(What you need to do) All records below must be reproduced exactly, although any pictures they contain are to be omitted.

[Scene change data]
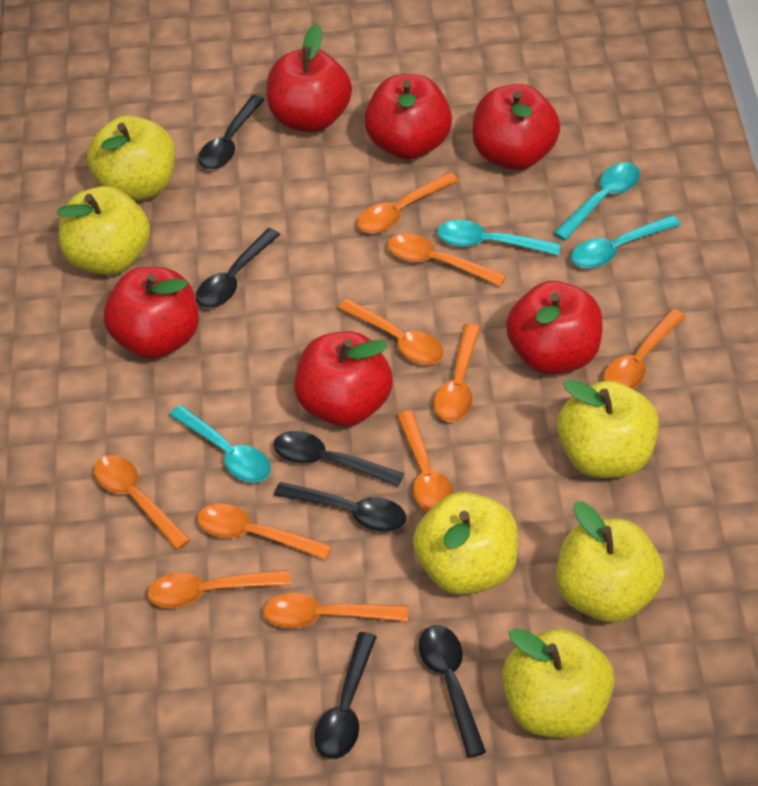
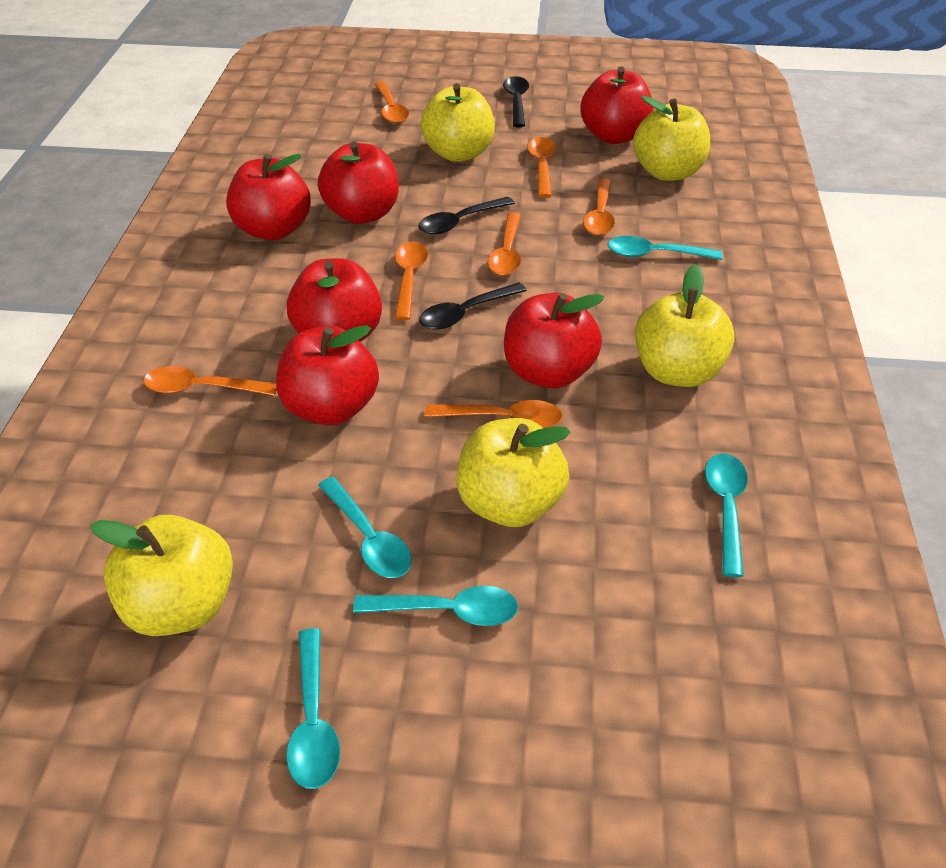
black spoon: 6 -> 3
orange spoon: 10 -> 7
turquoise spoon: 4 -> 5
yellow apple: 6 -> 5

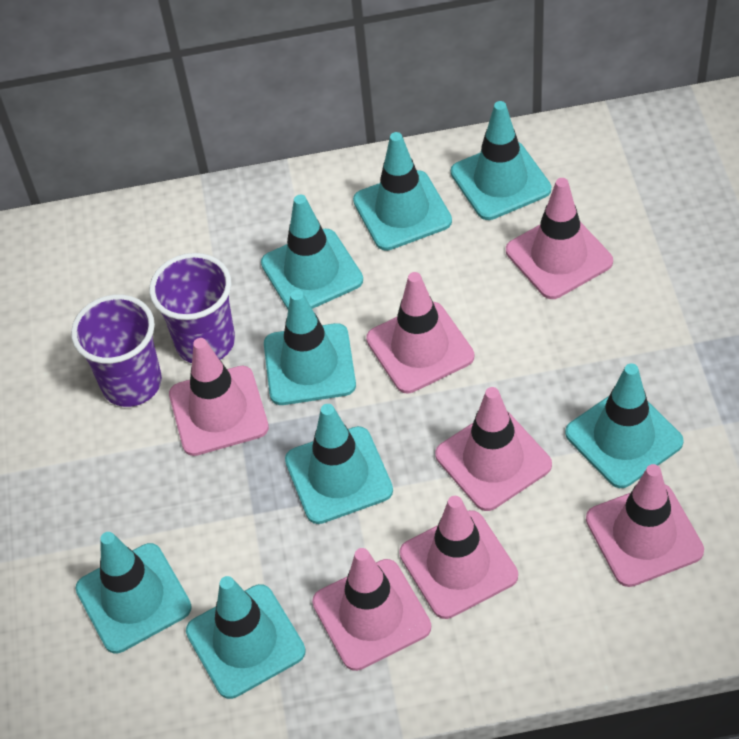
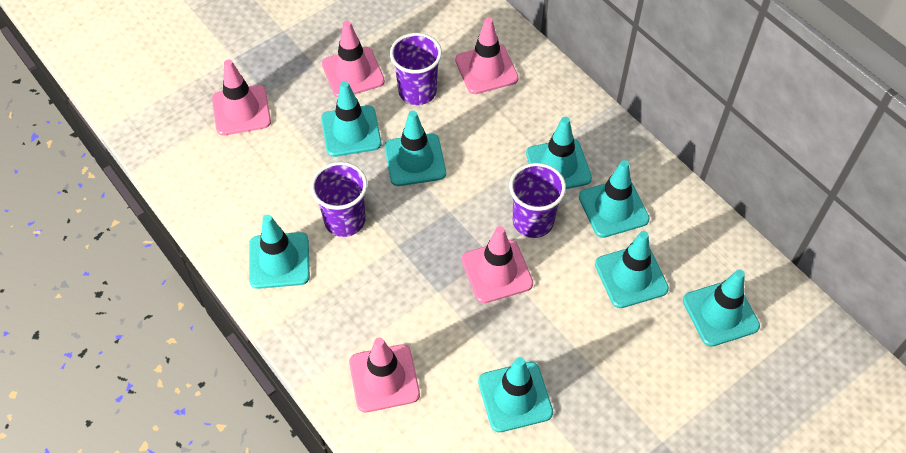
pink traffic cone: 7 -> 5
purple cup: 2 -> 3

(Written answer)
black spoon: 6 -> 3
orange spoon: 10 -> 7
turquoise spoon: 4 -> 5
yellow apple: 6 -> 5

pink traffic cone: 7 -> 5
purple cup: 2 -> 3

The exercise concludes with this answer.